● **Brief**
Repeat verbatim each line from the line with "pos2: [430, 224]" to the end of the entries. Pictures do not belong in the copy.

● **Data supplied**
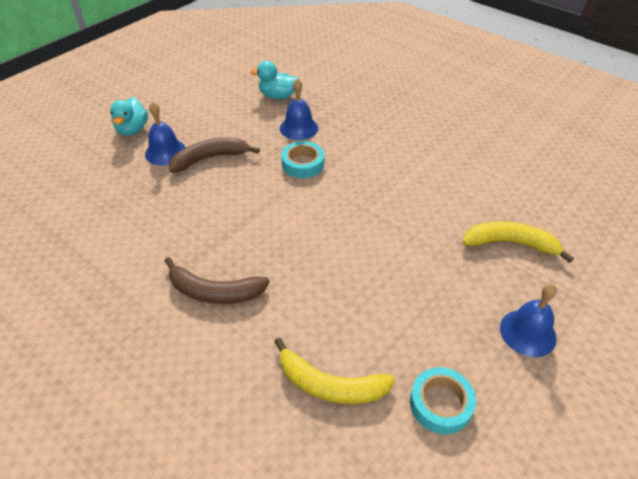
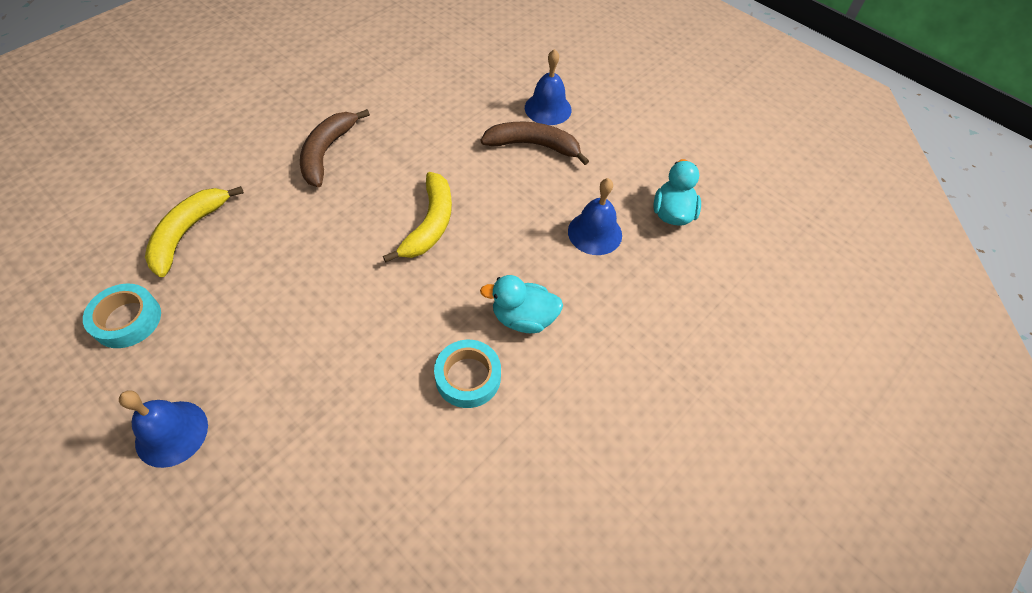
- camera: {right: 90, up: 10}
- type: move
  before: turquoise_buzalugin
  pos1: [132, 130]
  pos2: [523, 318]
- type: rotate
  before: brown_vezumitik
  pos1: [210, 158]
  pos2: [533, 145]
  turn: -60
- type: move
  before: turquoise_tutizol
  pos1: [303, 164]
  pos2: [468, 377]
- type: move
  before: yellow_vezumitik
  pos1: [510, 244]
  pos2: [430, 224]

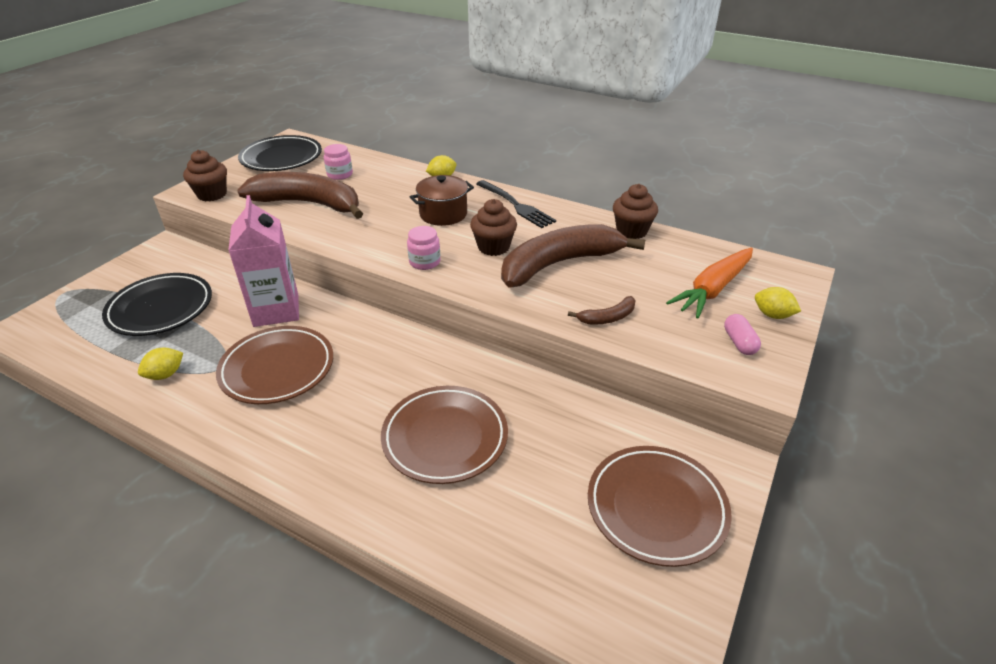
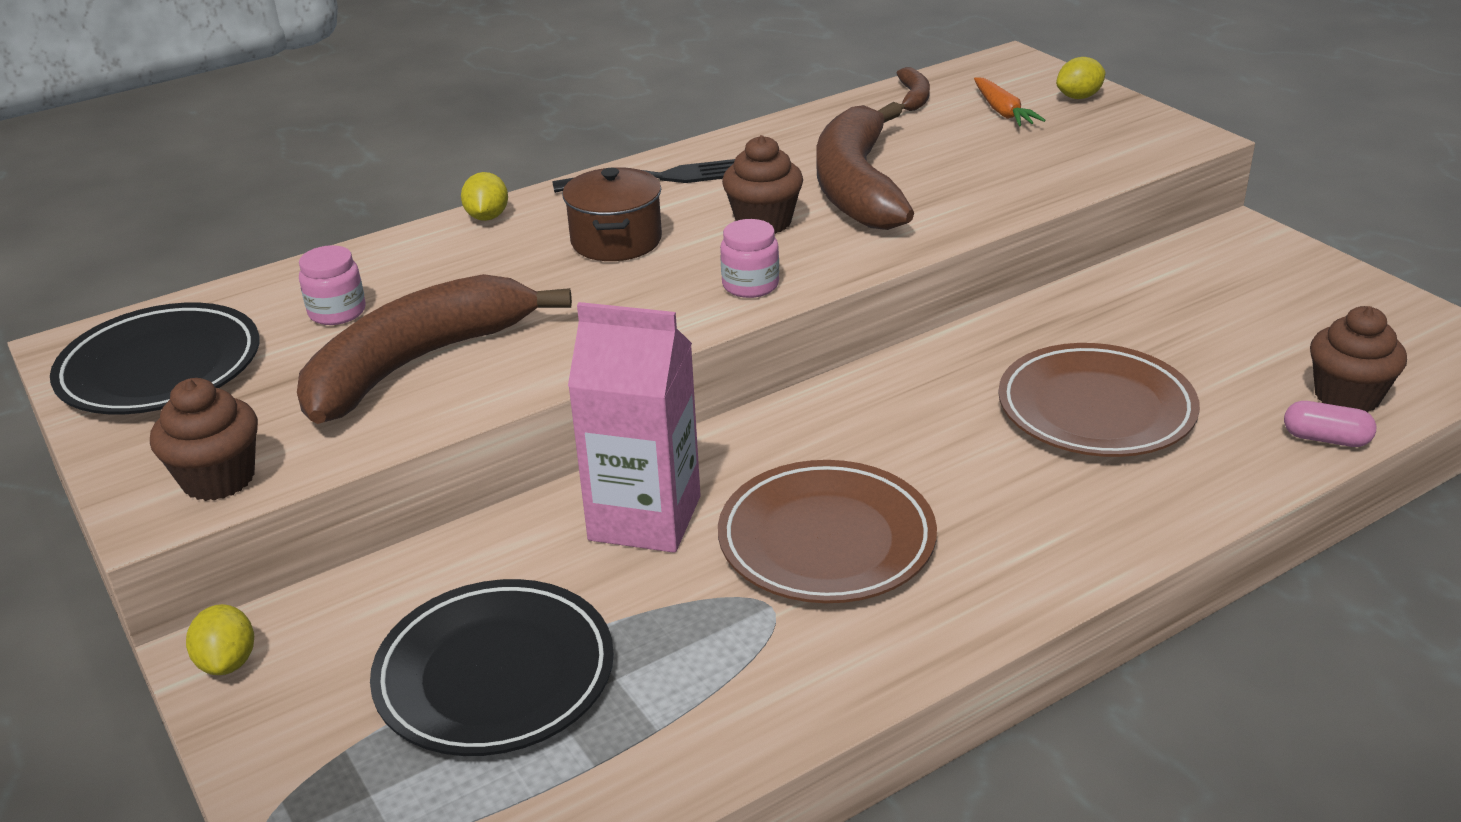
- camera: {right: -60, up: -5}
- type: move
  before: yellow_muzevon
  pos1: [165, 374]
  pos2: [228, 662]
- type: move
  before: brown_vezumitik
  pos1: [607, 318]
  pos2: [913, 98]
- type: delete
  before: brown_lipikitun
  pos1: [656, 507]
- type: move
  before: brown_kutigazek
  pos1: [631, 231]
  pos2: [1347, 396]
- type: resize
  before: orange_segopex
  pos1: [713, 289]
  pos2: [1003, 112]
  scale: 0.61
- type: move
  before: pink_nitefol
  pos1: [739, 342]
  pos2: [1325, 439]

● **Answer for the task**
  pos2: [430, 224]

- camera: {right: -60, up: -5}
- type: move
  before: yellow_muzevon
  pos1: [165, 374]
  pos2: [228, 662]
- type: move
  before: brown_vezumitik
  pos1: [607, 318]
  pos2: [913, 98]
- type: delete
  before: brown_lipikitun
  pos1: [656, 507]
- type: move
  before: brown_kutigazek
  pos1: [631, 231]
  pos2: [1347, 396]
- type: resize
  before: orange_segopex
  pos1: [713, 289]
  pos2: [1003, 112]
  scale: 0.61
- type: move
  before: pink_nitefol
  pos1: [739, 342]
  pos2: [1325, 439]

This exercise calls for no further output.